YOUR INSTRUCTIONS: The output should consist solely of the line containing "camera: 85 degrees left, 10 degrees up" and the lines that follow it through the end of the data below.
PROVIDED INFORMATION section start
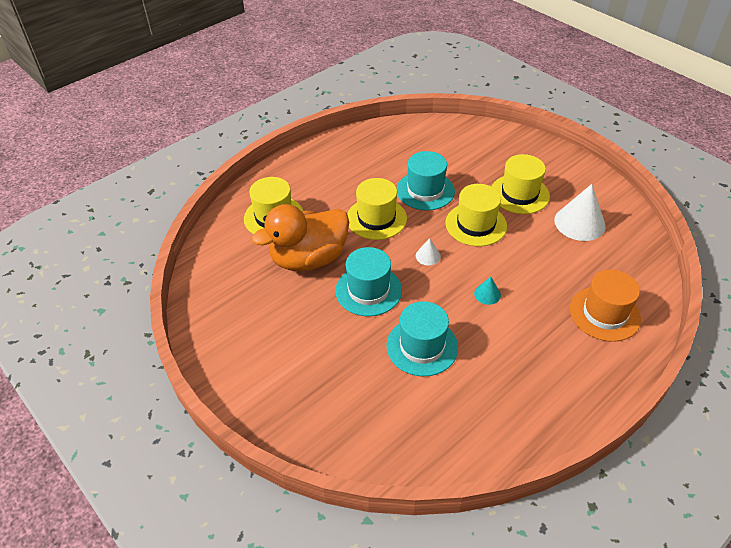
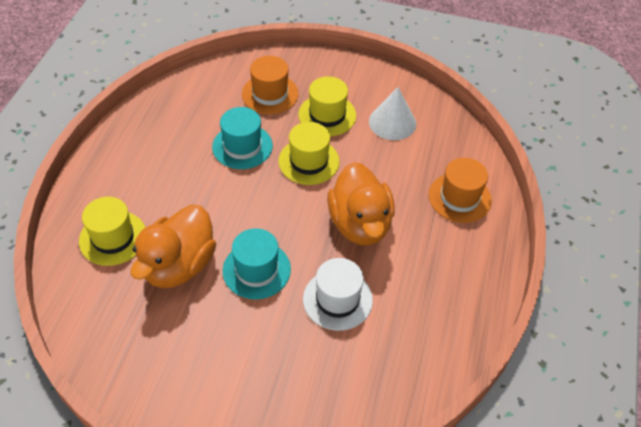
camera: 35 degrees left, 5 degrees up
(376, 218) = (215, 194): yellow hat -> none
(422, 346) = (337, 299): turquoise hat -> white hat
(428, 256) = (287, 211): white cone -> none
(478, 159) = (270, 94): none -> orange hat
(487, 294) = (360, 224): turquoise cone -> orange duck

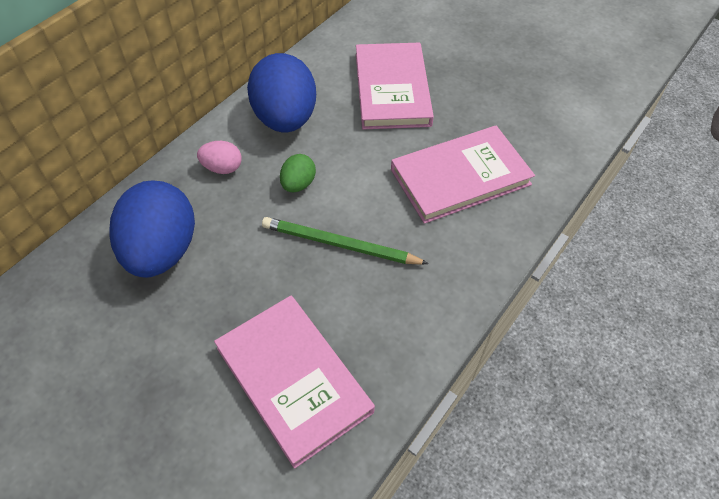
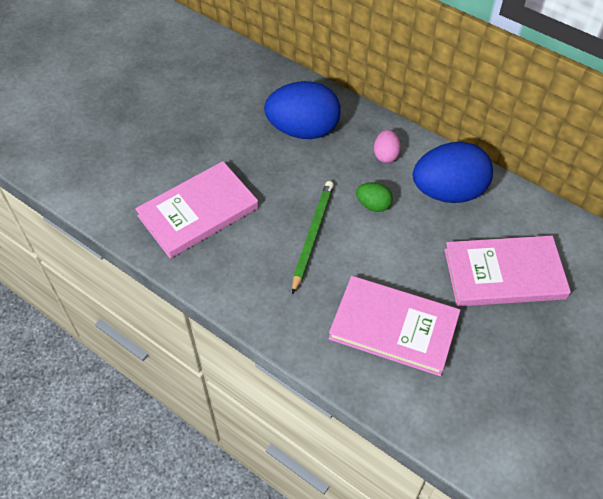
camera: 90 degrees right, 0 degrees up
(460, 177) = (394, 327): pink book -> pink book turned 45 degrees counterclockwise

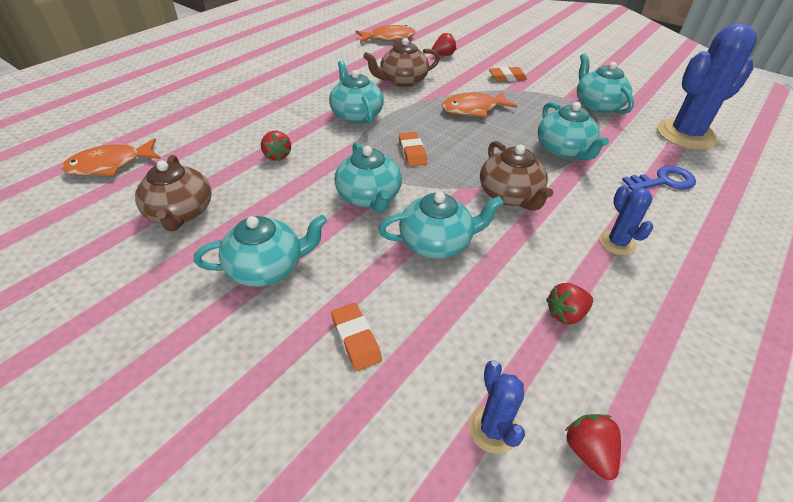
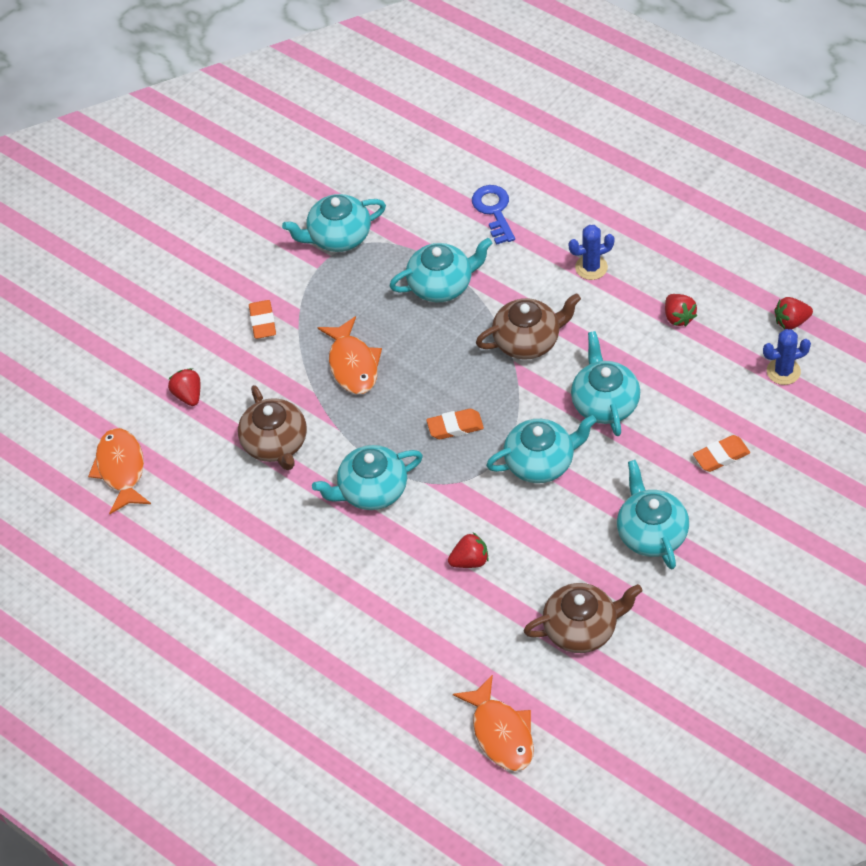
camera: 85 degrees left, 10 degrees up
(685, 135) = (403, 169): blue cactus -> none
PROVIDED INFORMATION section end
FINISHED EXERCISE:
camera: 85 degrees left, 10 degrees up
(685, 135) = (403, 169): blue cactus -> none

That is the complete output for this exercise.